[Excerpts from a dataset]
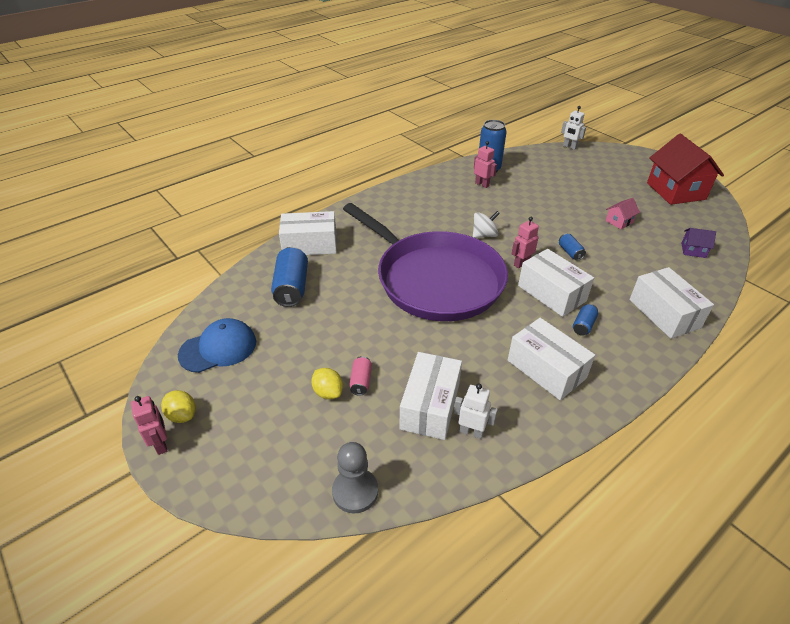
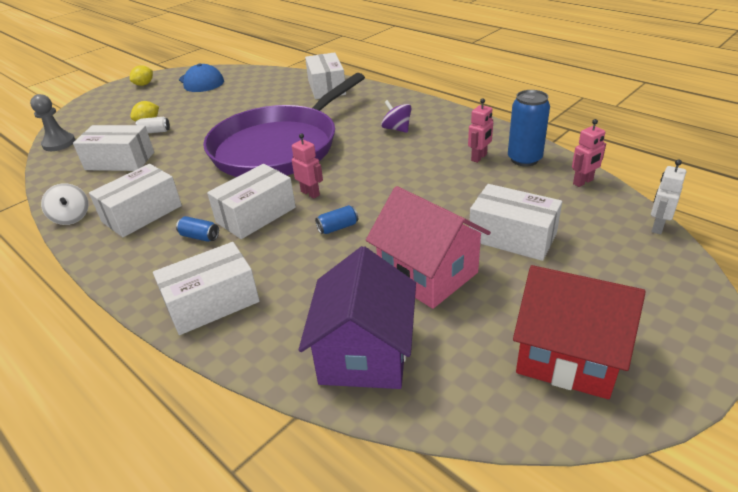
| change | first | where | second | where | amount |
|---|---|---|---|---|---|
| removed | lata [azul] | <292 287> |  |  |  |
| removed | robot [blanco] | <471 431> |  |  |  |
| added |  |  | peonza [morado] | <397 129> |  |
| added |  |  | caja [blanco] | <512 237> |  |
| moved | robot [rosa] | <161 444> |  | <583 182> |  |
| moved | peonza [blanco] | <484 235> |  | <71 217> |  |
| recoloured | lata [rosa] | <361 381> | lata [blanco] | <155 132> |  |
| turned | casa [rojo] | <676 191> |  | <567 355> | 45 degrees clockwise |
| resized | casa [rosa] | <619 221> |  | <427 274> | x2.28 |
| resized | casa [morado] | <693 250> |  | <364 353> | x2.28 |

### About this exercise
Output all the data above verbatim, leaving out images.

### Expected answer
| change | first | where | second | where | amount |
|---|---|---|---|---|---|
| removed | lata [azul] | <292 287> |  |  |  |
| removed | robot [blanco] | <471 431> |  |  |  |
| added |  |  | peonza [morado] | <397 129> |  |
| added |  |  | caja [blanco] | <512 237> |  |
| moved | robot [rosa] | <161 444> |  | <583 182> |  |
| moved | peonza [blanco] | <484 235> |  | <71 217> |  |
| recoloured | lata [rosa] | <361 381> | lata [blanco] | <155 132> |  |
| turned | casa [rojo] | <676 191> |  | <567 355> | 45 degrees clockwise |
| resized | casa [rosa] | <619 221> |  | <427 274> | x2.28 |
| resized | casa [morado] | <693 250> |  | <364 353> | x2.28 |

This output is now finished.